* **YOUR OBJECTIVE**:
Go through the records, and copy each line in which the string "bulb" is present.

* **Stored items from a collection**:
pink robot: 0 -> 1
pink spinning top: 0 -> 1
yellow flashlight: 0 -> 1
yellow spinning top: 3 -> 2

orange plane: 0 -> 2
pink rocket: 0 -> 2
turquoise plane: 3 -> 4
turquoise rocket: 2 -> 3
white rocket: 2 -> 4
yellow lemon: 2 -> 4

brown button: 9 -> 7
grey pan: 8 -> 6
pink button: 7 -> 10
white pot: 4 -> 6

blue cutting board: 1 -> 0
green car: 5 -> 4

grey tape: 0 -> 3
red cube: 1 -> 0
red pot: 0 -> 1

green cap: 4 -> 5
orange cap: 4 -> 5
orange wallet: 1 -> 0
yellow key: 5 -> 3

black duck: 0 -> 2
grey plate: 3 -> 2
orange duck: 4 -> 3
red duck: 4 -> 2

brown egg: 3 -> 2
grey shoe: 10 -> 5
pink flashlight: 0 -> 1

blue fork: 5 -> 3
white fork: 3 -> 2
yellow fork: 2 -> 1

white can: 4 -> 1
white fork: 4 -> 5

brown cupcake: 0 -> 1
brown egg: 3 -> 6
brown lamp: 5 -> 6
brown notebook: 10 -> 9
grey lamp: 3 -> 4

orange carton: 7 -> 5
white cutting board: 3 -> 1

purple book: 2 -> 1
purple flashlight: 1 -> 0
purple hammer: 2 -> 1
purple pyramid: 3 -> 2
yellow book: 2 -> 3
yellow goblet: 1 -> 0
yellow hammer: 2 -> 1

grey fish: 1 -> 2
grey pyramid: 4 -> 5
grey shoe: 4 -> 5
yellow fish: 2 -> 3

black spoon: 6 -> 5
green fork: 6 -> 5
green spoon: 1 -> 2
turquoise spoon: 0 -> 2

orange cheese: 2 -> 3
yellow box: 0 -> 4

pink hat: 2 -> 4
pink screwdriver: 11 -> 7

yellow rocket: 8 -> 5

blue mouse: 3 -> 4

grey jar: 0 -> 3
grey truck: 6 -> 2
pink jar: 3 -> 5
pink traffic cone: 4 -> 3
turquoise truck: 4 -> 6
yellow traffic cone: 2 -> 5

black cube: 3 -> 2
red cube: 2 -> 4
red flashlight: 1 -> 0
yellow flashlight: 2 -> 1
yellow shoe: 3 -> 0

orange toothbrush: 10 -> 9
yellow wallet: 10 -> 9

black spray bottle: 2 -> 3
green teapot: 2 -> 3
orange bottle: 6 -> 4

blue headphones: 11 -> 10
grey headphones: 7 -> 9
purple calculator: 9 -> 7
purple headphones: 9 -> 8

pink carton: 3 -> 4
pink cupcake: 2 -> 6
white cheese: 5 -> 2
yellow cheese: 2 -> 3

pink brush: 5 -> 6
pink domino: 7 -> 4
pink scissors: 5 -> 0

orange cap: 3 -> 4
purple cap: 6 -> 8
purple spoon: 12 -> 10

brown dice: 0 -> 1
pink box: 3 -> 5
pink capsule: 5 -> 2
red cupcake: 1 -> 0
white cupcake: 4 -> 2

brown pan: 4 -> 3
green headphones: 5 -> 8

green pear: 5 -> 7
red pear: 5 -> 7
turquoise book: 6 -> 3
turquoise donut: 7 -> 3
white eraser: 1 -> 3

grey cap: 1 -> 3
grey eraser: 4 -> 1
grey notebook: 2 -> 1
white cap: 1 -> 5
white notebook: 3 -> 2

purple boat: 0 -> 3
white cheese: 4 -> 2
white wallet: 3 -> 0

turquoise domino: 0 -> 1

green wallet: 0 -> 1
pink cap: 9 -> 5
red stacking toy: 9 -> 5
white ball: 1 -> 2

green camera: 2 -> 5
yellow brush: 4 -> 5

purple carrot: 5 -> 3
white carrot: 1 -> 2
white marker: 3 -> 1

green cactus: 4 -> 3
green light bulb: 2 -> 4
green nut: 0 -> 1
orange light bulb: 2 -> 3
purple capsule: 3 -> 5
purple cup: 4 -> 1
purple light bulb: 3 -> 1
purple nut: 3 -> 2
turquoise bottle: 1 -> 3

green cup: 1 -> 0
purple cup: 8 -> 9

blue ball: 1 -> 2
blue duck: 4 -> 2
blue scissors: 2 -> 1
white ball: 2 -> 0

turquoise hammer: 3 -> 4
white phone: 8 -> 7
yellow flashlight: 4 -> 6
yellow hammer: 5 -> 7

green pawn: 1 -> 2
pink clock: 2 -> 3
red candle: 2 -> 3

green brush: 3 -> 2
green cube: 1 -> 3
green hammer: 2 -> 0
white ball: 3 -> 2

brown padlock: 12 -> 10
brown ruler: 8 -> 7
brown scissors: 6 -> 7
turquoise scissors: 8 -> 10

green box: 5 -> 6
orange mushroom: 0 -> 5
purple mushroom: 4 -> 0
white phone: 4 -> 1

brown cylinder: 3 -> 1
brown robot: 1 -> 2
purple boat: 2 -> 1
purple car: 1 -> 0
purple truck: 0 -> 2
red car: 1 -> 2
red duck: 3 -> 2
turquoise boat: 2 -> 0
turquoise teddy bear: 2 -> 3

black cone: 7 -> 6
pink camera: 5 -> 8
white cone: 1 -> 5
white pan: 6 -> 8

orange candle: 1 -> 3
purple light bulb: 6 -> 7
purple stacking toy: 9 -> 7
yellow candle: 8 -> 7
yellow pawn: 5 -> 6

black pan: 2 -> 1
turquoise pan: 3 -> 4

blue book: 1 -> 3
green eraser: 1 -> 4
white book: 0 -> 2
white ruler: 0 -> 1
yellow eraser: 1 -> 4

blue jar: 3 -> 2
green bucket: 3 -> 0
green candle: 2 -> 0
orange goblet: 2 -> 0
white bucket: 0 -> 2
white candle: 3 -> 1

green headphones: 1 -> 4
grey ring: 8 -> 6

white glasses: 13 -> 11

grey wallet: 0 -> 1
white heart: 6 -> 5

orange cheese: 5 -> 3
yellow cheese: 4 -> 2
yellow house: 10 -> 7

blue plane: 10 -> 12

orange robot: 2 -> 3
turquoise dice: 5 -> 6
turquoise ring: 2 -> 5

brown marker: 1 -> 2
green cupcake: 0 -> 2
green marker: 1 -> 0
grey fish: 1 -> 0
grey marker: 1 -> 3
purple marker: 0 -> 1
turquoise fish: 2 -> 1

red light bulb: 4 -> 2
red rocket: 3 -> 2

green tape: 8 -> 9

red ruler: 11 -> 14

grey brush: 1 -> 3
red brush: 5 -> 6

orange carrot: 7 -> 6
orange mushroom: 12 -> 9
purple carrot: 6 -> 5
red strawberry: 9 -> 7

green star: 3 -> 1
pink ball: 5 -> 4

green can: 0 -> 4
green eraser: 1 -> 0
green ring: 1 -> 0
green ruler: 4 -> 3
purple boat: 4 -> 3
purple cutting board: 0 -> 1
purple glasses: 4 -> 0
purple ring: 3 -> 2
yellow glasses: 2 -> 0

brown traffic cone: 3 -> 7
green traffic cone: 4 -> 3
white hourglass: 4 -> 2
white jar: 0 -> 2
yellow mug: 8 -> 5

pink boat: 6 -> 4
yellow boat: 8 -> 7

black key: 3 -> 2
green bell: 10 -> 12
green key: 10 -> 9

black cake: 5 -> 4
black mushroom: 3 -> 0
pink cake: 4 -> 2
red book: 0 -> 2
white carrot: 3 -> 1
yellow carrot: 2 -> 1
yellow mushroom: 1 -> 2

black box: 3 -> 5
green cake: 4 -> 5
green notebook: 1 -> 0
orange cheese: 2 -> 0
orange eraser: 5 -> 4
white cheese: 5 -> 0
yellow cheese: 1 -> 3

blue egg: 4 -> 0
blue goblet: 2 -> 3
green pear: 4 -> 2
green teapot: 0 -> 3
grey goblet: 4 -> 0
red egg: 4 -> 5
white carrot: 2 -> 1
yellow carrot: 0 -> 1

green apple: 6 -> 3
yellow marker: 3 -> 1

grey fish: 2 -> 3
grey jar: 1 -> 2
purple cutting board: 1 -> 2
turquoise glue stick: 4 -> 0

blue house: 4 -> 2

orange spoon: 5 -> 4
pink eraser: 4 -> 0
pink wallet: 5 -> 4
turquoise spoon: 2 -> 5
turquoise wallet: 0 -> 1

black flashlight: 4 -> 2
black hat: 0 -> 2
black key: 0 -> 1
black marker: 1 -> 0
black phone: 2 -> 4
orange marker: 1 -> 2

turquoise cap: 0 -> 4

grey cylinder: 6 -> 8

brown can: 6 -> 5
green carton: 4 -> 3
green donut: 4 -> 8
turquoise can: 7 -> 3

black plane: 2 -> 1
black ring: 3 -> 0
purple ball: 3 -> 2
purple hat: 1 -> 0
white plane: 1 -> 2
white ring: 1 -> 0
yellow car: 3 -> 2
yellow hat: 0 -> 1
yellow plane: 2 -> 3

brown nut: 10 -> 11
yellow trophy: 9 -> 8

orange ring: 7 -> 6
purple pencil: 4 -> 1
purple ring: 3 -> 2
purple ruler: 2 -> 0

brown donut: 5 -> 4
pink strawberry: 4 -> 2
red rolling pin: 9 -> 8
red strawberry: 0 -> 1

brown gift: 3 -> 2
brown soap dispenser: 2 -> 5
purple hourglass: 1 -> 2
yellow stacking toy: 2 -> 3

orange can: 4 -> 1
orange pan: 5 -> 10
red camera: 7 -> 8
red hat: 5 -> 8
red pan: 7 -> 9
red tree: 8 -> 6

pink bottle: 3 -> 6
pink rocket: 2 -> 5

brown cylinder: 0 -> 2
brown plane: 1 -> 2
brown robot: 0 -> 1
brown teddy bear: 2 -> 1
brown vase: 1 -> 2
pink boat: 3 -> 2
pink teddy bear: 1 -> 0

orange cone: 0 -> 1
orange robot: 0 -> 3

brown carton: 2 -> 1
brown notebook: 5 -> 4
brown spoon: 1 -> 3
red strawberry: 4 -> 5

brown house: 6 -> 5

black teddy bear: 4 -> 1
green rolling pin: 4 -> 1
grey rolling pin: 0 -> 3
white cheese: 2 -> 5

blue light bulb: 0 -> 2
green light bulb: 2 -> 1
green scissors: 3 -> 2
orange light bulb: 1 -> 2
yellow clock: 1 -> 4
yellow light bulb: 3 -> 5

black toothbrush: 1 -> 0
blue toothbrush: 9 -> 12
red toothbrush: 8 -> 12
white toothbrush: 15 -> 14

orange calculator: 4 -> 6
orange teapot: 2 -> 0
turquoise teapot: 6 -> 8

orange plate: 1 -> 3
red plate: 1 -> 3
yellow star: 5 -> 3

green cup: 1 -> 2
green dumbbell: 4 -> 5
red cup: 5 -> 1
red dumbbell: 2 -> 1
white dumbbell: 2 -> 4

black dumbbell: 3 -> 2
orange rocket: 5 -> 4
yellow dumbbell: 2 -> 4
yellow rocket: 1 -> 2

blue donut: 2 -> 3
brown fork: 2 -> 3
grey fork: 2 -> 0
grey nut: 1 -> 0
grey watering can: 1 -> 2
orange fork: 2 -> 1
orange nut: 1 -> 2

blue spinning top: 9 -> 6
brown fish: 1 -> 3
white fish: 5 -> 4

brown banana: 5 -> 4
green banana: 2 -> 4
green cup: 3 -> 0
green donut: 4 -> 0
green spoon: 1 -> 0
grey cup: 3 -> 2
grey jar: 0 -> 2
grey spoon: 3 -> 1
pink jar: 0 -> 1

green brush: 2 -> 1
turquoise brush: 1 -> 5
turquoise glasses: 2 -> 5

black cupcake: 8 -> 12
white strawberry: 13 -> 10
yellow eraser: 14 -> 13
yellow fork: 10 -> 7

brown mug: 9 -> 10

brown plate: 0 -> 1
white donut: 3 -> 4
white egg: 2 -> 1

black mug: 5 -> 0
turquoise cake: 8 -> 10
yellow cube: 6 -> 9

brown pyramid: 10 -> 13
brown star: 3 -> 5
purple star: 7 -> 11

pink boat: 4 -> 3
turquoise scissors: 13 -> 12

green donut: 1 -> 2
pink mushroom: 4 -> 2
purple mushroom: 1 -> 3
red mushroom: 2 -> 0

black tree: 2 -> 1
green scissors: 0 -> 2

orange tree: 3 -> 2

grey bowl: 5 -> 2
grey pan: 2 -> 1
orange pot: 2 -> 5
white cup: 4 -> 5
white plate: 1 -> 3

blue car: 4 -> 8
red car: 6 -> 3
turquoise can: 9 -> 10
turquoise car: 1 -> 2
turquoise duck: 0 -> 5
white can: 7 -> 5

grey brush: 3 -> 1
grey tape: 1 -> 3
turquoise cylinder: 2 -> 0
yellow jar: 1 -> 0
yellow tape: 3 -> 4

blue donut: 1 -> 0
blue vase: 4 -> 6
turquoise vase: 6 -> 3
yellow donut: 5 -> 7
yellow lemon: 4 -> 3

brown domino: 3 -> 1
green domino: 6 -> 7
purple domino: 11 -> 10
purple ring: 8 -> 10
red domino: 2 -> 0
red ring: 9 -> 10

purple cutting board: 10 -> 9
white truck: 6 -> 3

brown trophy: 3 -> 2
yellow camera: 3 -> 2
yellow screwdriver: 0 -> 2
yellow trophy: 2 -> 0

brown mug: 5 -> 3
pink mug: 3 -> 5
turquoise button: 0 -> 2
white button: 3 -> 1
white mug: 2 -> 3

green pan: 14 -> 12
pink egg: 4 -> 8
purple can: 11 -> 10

* **FINAL ANSWER**:
green light bulb: 2 -> 4
orange light bulb: 2 -> 3
purple light bulb: 3 -> 1
purple light bulb: 6 -> 7
red light bulb: 4 -> 2
blue light bulb: 0 -> 2
green light bulb: 2 -> 1
orange light bulb: 1 -> 2
yellow light bulb: 3 -> 5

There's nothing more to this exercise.